Records provided
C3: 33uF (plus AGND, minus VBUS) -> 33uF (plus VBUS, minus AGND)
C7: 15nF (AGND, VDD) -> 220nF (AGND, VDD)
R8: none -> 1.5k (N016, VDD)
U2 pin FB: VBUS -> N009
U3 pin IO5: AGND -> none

--

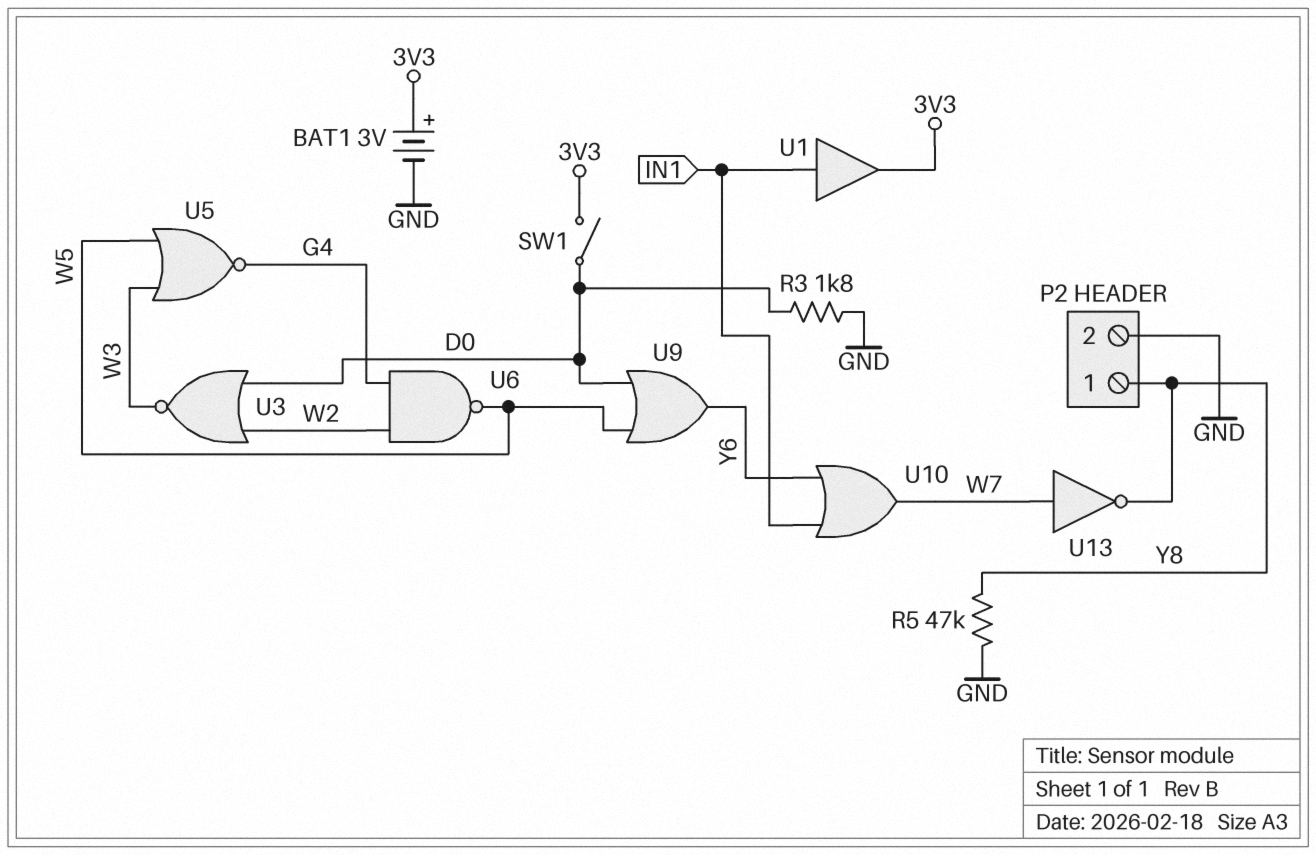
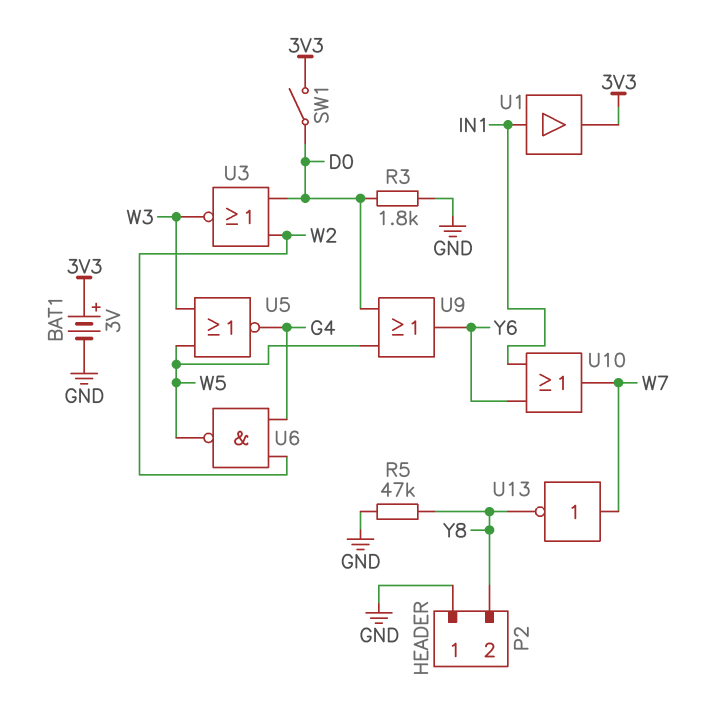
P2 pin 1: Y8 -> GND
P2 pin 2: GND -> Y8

* * *

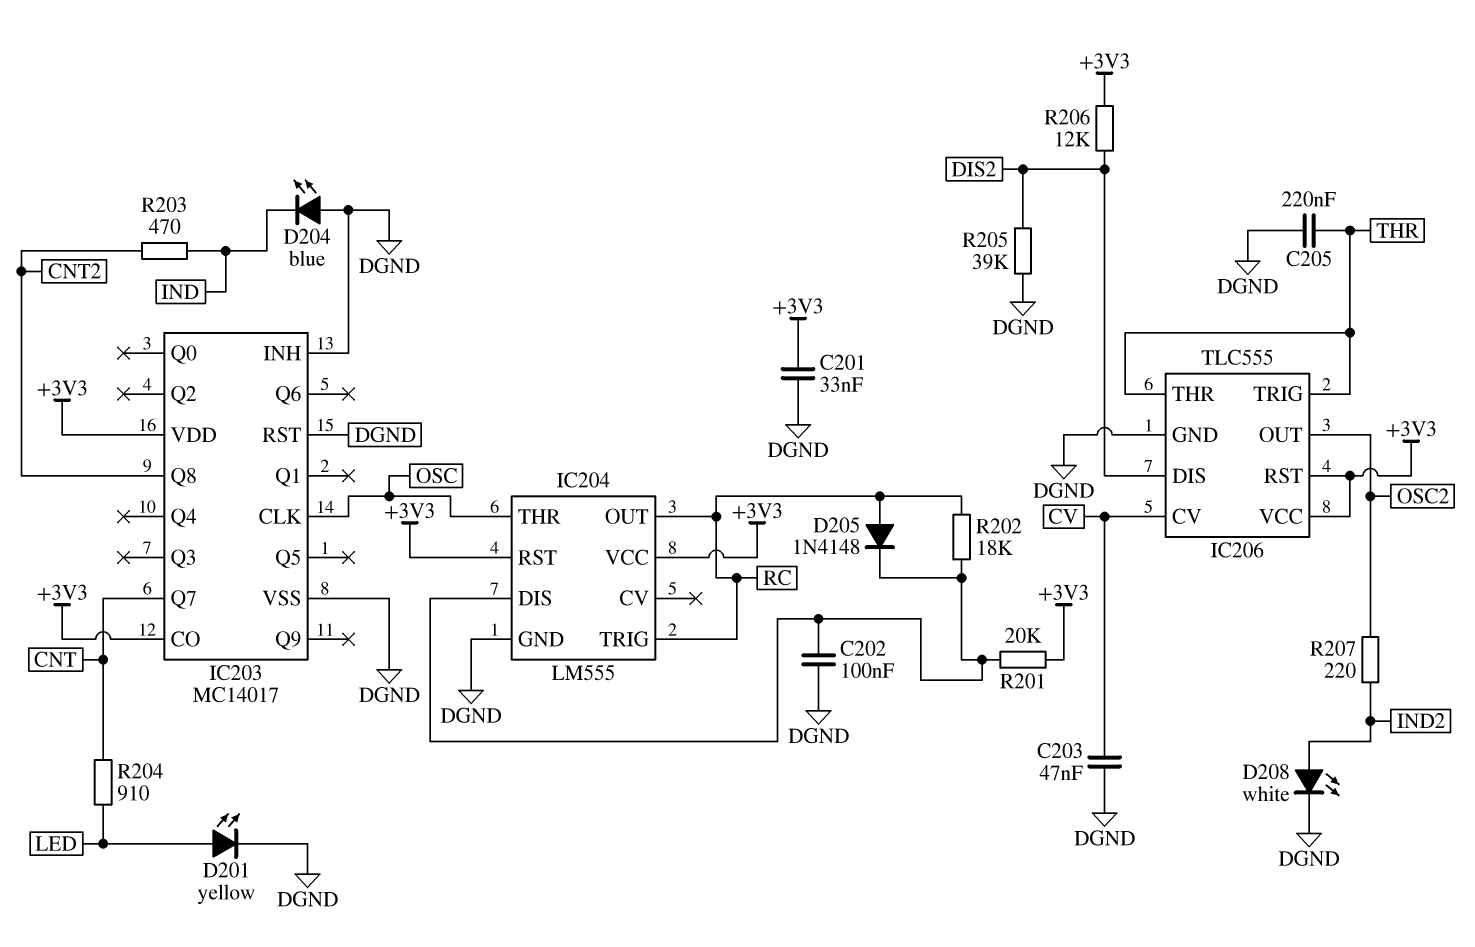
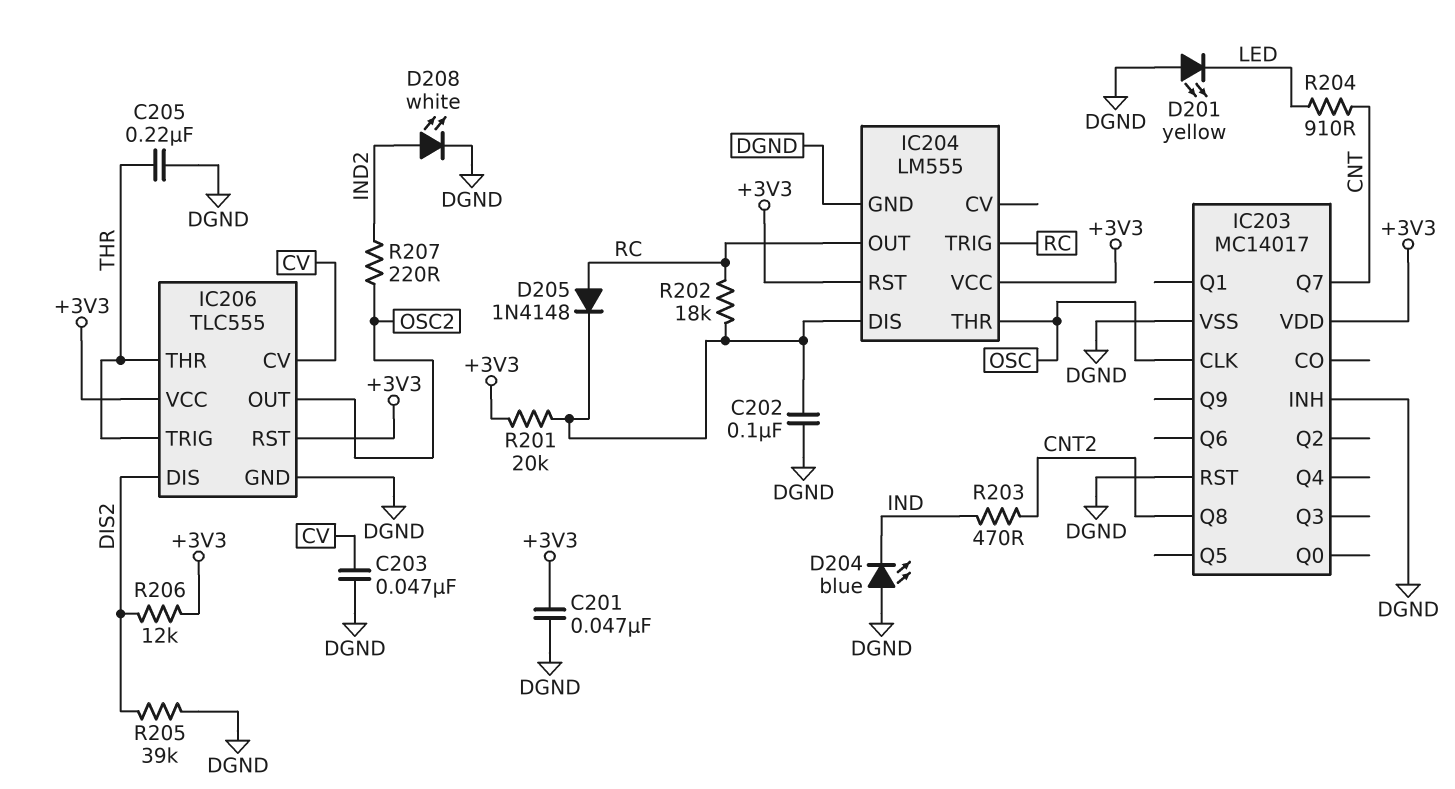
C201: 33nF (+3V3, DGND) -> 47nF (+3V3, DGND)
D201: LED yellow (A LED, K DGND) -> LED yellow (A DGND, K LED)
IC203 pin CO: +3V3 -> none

Activity
A single number is the answer: the count of lines in the material above that contain "DGND".

Exercise solution
2